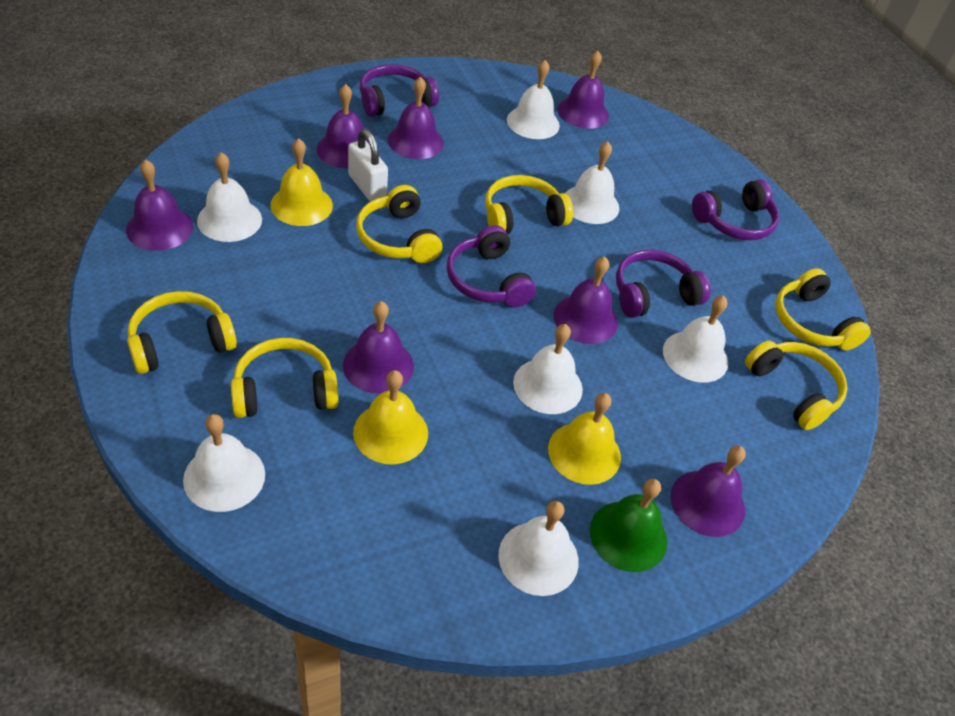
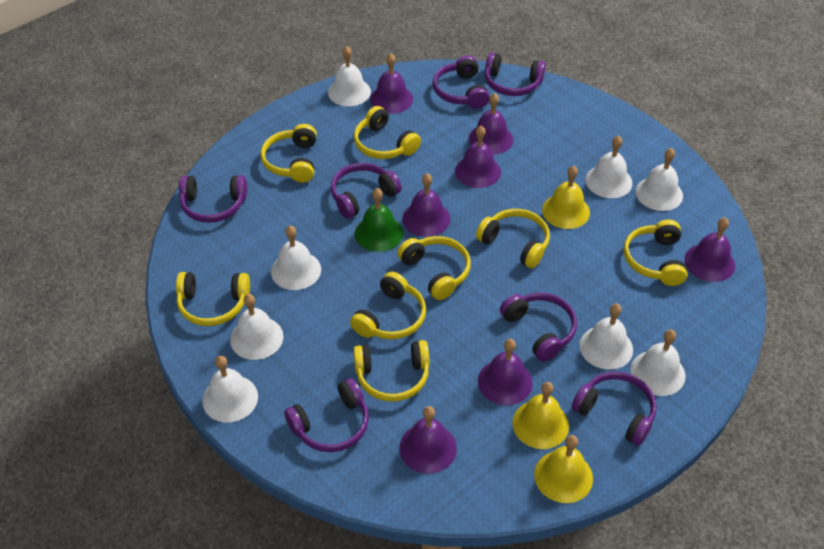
purple headphones: 4 -> 7
white bell: 7 -> 8
white padlock: 1 -> 0
yellow headphones: 6 -> 8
───
TASK PROMPT —
What you return must match the material above exactly, apart from its pictures.

RESPONSE AREA —
purple headphones: 4 -> 7
white bell: 7 -> 8
white padlock: 1 -> 0
yellow headphones: 6 -> 8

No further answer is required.